DATASET CONTENT:

-- Start --

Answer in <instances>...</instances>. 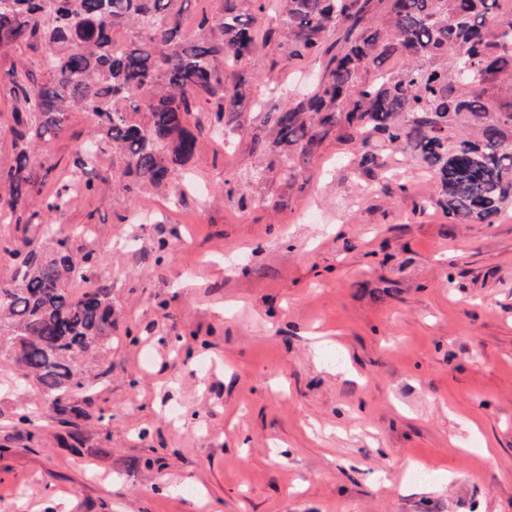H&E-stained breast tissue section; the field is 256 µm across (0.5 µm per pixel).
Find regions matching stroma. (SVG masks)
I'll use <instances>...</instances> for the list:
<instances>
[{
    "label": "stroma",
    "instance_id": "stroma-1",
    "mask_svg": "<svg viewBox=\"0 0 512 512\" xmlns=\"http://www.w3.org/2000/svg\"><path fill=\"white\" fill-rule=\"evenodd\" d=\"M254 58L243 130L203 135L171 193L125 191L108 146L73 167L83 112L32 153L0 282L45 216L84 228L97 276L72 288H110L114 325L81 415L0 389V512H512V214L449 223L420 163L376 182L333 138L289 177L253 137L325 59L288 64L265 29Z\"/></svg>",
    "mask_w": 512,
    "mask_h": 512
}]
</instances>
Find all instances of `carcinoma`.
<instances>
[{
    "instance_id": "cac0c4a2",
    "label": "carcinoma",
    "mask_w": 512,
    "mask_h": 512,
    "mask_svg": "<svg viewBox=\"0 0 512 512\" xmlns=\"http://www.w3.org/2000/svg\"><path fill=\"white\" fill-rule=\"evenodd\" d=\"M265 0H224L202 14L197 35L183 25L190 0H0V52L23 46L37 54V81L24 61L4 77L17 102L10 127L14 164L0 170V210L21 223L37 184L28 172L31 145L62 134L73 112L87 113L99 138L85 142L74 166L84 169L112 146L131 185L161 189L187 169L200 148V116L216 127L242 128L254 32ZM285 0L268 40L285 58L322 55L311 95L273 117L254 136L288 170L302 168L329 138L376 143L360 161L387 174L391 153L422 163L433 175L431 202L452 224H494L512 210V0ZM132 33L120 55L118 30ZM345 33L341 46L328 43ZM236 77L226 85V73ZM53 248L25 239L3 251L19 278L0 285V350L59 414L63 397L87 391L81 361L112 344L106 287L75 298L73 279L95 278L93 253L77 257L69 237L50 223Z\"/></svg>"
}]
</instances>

-- End --

TASK GOAL: Check each line of the records for the word "xmlns", and show the lines that contain it.

COMPLETED TASK:
    "mask_svg": "<svg viewBox=\"0 0 512 512\" xmlns=\"http://www.w3.org/2000/svg\"><path fill=\"white\" fill-rule=\"evenodd\" d=\"M254 58L243 130L203 135L171 193L125 191L108 146L73 167L83 112L32 153L0 282L45 216L84 228L97 276L72 288H110L114 325L81 415L0 389V512H512V214L449 223L420 163L376 182L333 138L289 177L253 137L325 59L288 64L265 29Z\"/></svg>",
    "mask_svg": "<svg viewBox=\"0 0 512 512\" xmlns=\"http://www.w3.org/2000/svg\"><path fill=\"white\" fill-rule=\"evenodd\" d=\"M265 0H224L202 14L197 35L183 25L190 0H0V52L23 46L37 54V81L24 61L4 77L17 102L10 127L14 164L0 170V210L21 223L37 184L28 172L31 145L62 134L73 112L87 113L99 138L85 142L74 166L84 169L112 146L131 185L161 189L187 169L200 148V116L216 127L242 128L254 32ZM285 0L268 40L285 58L322 55L311 95L273 117L254 136L288 170L302 168L329 138L376 143L360 161L387 174L391 153L422 163L433 175L431 202L452 224H494L512 210V0ZM132 33L120 55L118 30ZM345 33L341 46L328 43ZM236 77L226 85V73ZM53 248L25 239L3 251L19 278L0 285V350L59 414L63 397L87 391L81 361L112 344L106 287L75 298L73 279L95 278L93 253L77 257L69 237L50 223Z\"/></svg>"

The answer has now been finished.